• WHAT TO PRODUCE:
Across the entries that follow, tally every line holding the word "blue" and reply with the count alone.
Start of DATA EXTRACT
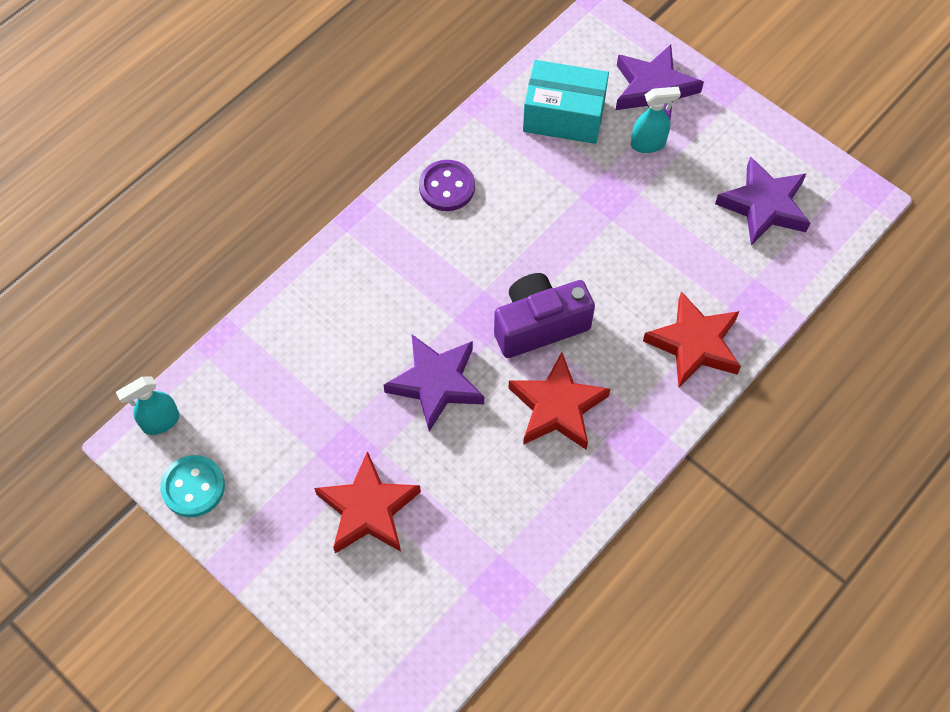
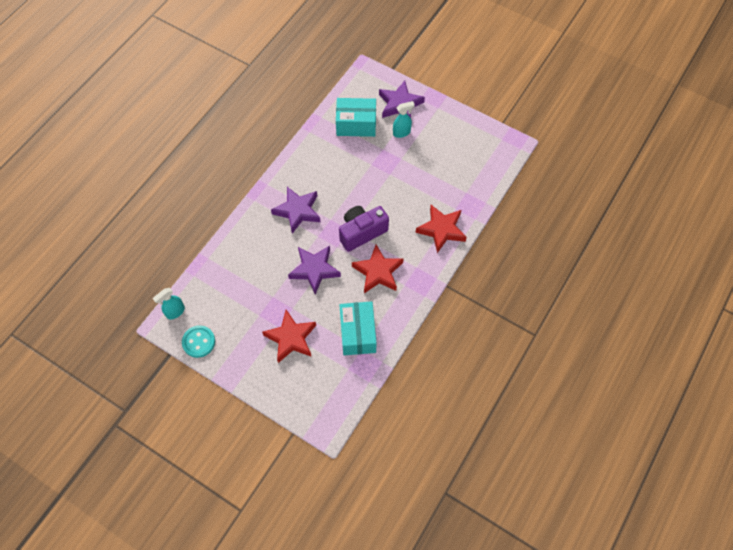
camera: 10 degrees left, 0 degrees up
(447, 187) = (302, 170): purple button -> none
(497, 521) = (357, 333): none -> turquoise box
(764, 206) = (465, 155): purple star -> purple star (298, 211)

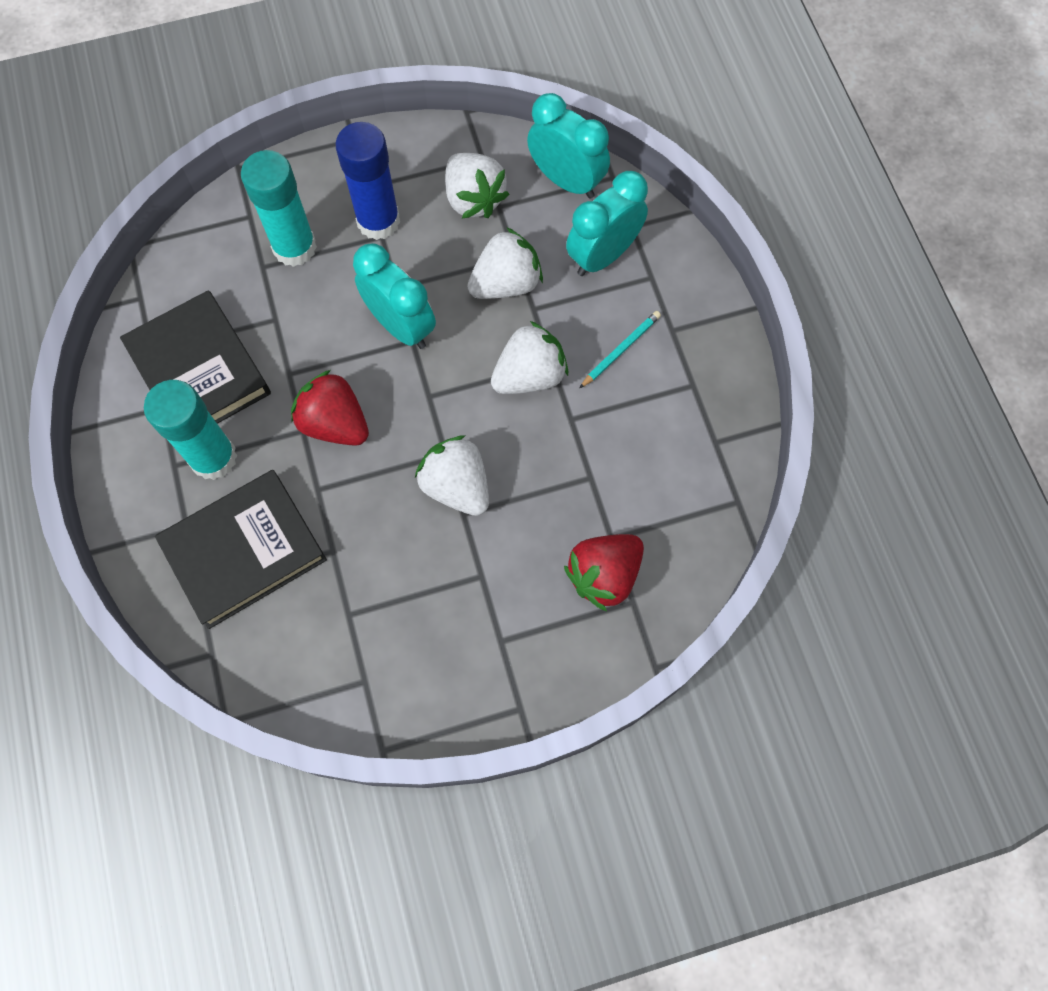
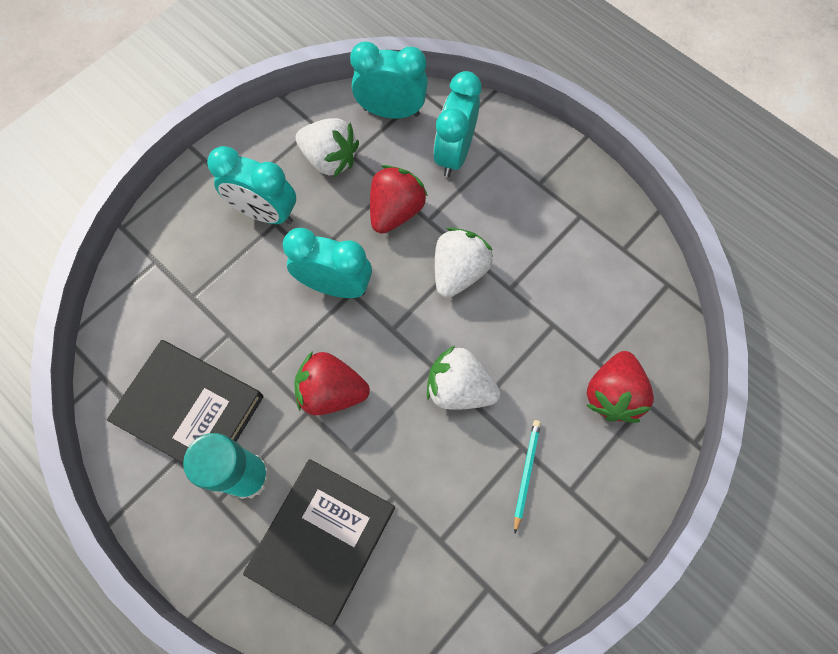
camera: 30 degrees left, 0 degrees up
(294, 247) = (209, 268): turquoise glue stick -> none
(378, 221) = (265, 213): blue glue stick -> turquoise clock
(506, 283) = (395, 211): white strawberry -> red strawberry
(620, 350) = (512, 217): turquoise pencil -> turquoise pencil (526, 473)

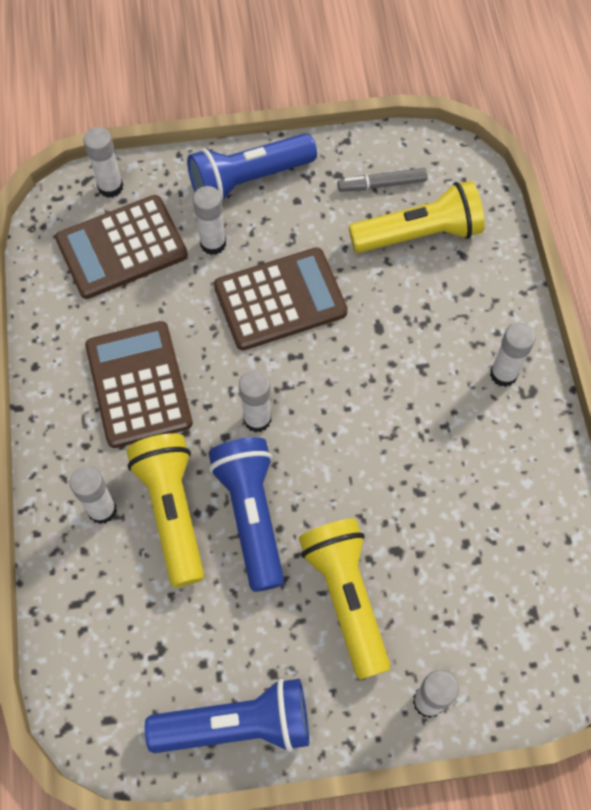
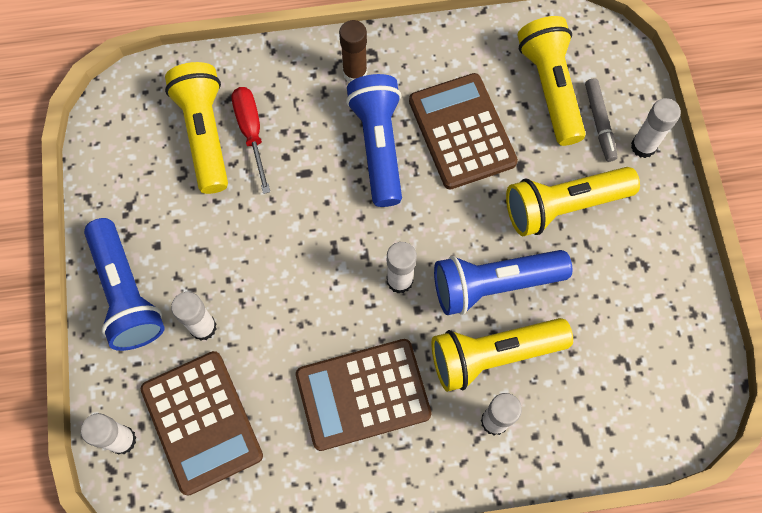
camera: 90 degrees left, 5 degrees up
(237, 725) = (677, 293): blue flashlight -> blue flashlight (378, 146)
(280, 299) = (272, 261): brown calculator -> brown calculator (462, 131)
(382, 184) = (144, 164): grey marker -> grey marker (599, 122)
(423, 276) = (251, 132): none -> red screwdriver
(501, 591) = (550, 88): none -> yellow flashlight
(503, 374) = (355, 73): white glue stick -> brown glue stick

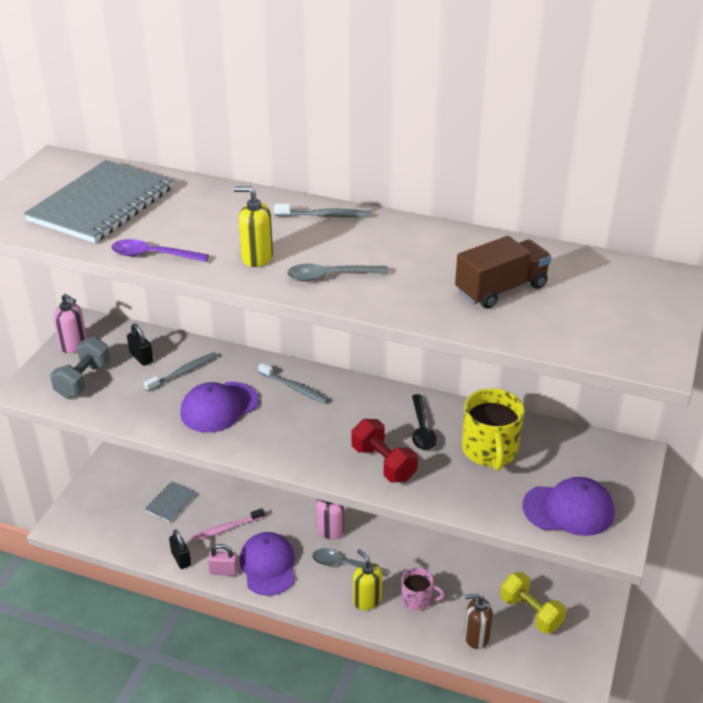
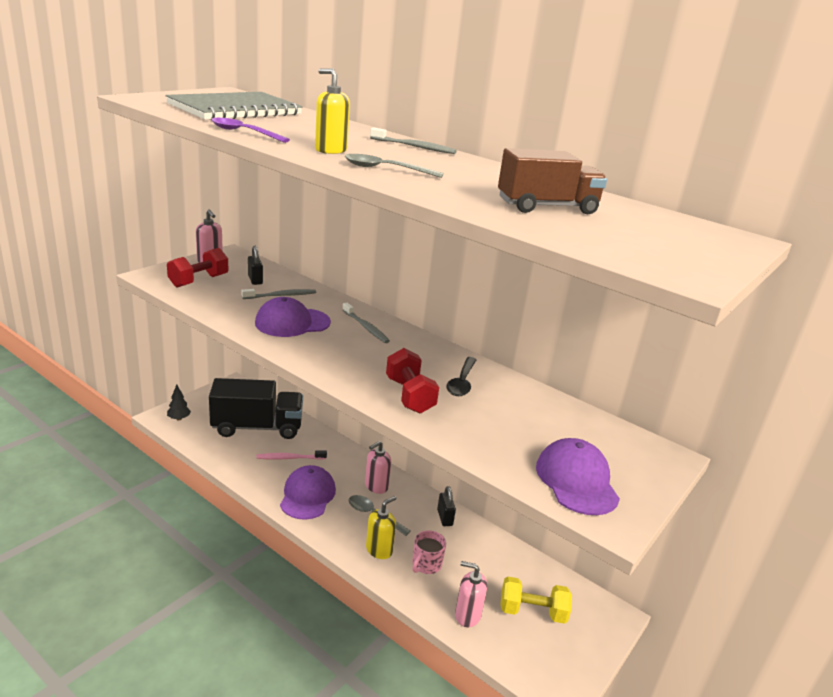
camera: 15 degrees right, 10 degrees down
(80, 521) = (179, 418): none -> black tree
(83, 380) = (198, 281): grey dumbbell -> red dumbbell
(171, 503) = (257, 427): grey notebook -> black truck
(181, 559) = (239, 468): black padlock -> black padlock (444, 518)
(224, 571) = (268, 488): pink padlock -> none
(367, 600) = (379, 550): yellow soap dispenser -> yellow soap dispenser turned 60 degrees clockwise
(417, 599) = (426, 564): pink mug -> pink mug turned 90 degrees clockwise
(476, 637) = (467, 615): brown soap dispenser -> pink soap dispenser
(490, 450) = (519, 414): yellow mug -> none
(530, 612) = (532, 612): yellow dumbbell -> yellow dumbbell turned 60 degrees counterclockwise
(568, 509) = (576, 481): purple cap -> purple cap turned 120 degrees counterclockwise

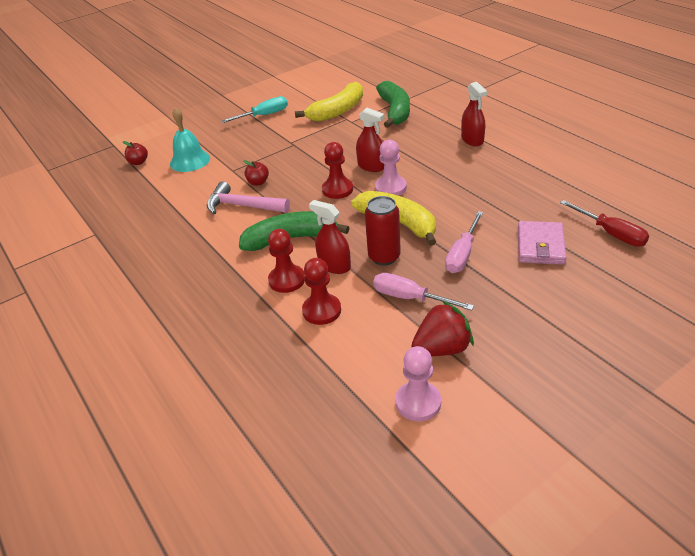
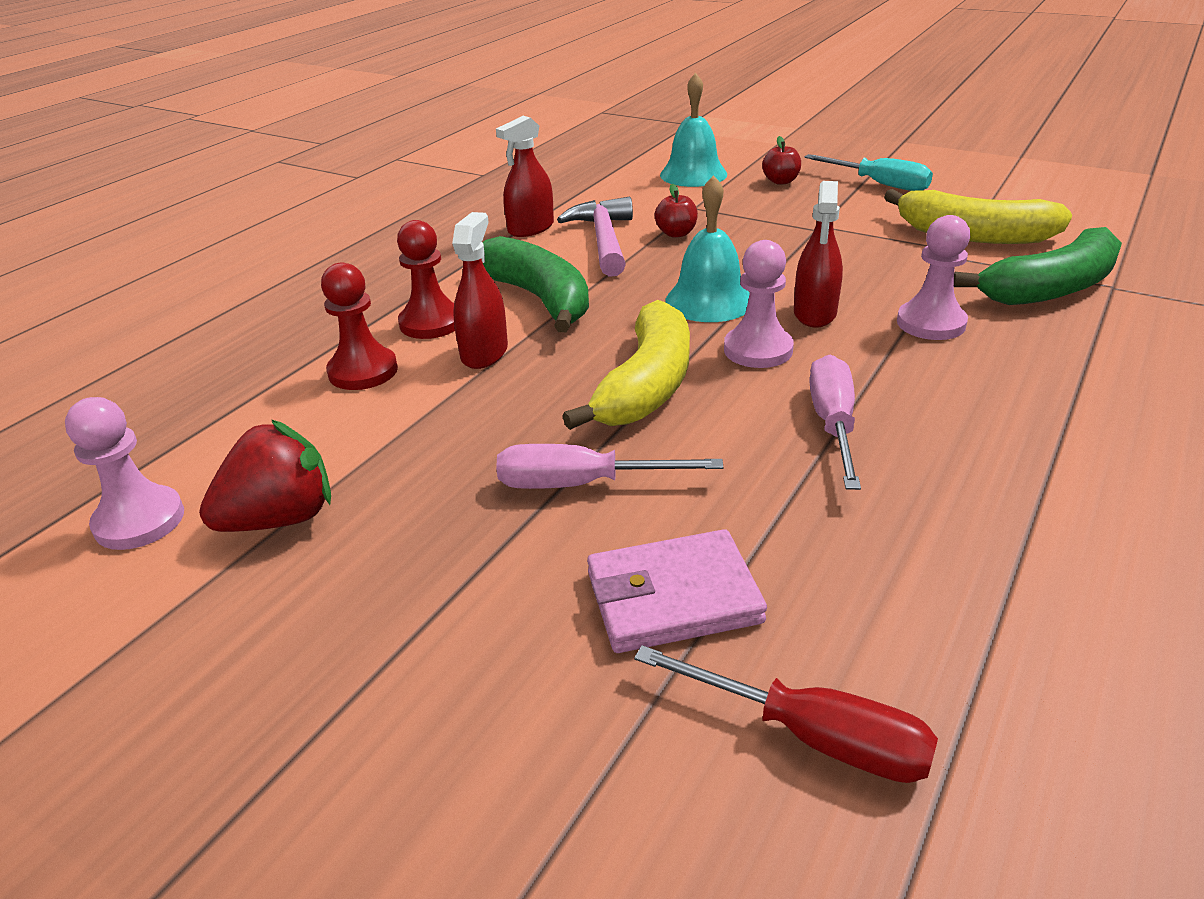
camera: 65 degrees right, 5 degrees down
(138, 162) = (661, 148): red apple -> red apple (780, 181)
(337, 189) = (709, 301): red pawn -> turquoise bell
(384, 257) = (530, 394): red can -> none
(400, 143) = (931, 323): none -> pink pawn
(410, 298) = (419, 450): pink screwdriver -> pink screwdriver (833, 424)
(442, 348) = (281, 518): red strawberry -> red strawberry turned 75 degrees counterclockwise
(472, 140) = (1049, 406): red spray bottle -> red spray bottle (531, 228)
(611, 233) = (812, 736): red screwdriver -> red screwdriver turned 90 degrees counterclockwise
End of DATA EXTRACT
• YOUR SOLUTION:
2